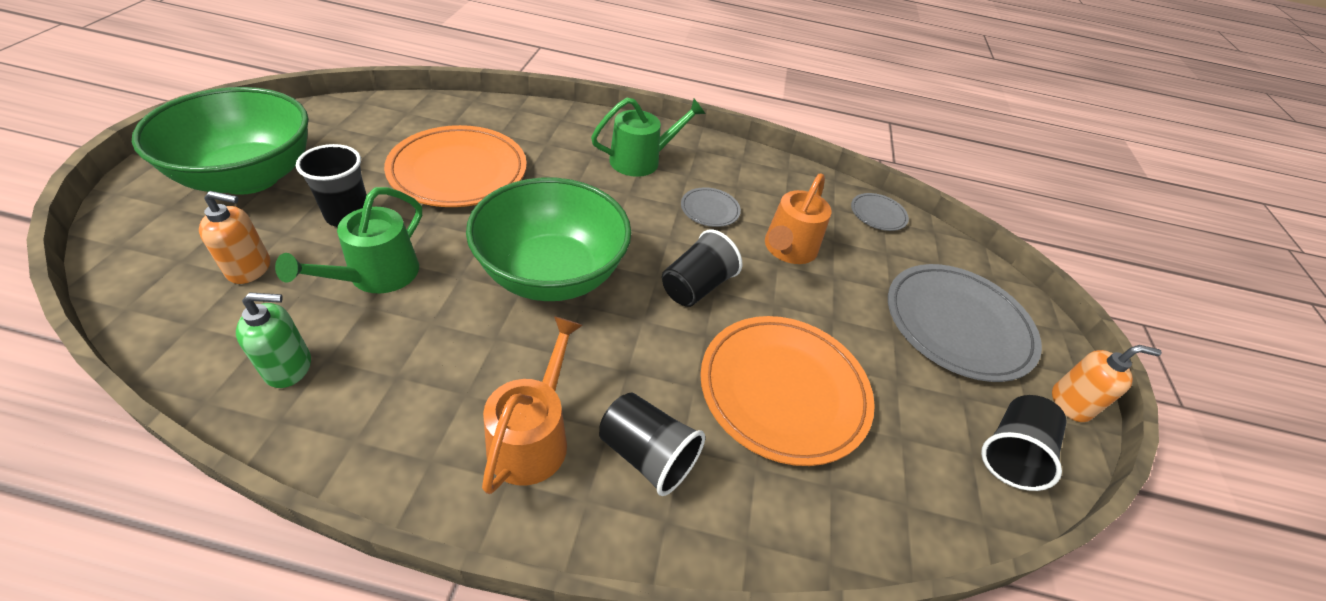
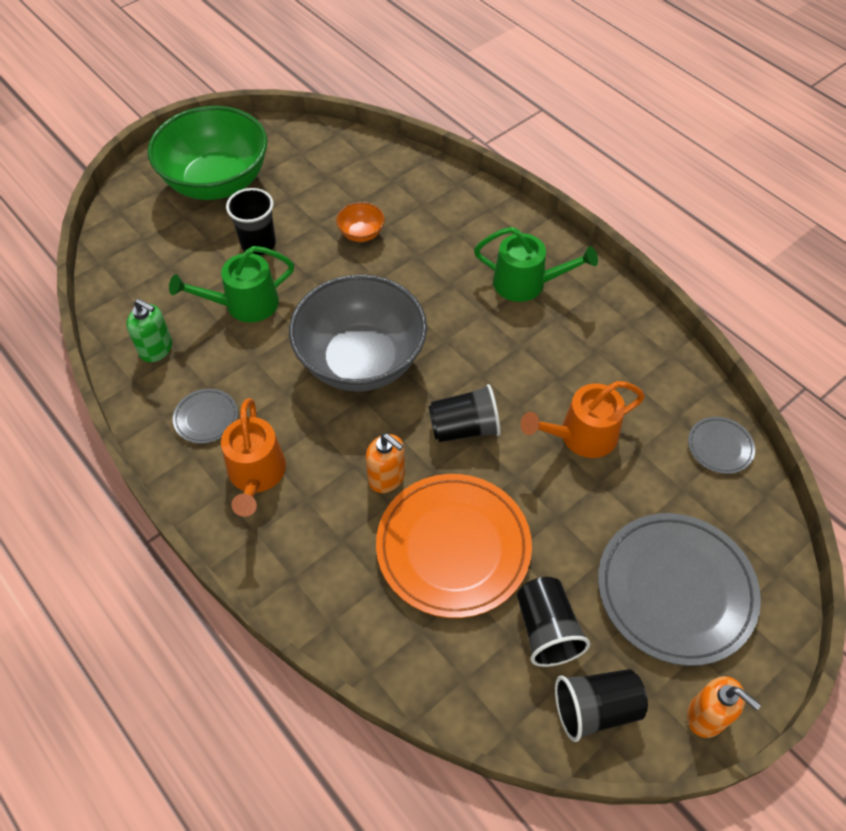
camera: 45 degrees right, 10 degrees up
(250, 269) = (176, 263): orange soap dispenser -> orange soap dispenser (387, 477)
(458, 171) = (361, 233): orange plate -> orange bowl
(532, 437) = (256, 475): orange watering can -> orange watering can turned 120 degrees clockwise
(552, 274) = (361, 361): green bowl -> grey bowl
(647, 455) = (315, 530): black cup -> black cup (546, 630)
(710, 210) = (544, 362): grey plate -> grey plate (206, 418)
———
> **EXERCISE BRIEF**:
Repeat exactly the lines from the one containing "(647, 455) = (315, 530): black" to the end of the records.

> **EXERCISE ANSWER**:
(647, 455) = (315, 530): black cup -> black cup (546, 630)
(710, 210) = (544, 362): grey plate -> grey plate (206, 418)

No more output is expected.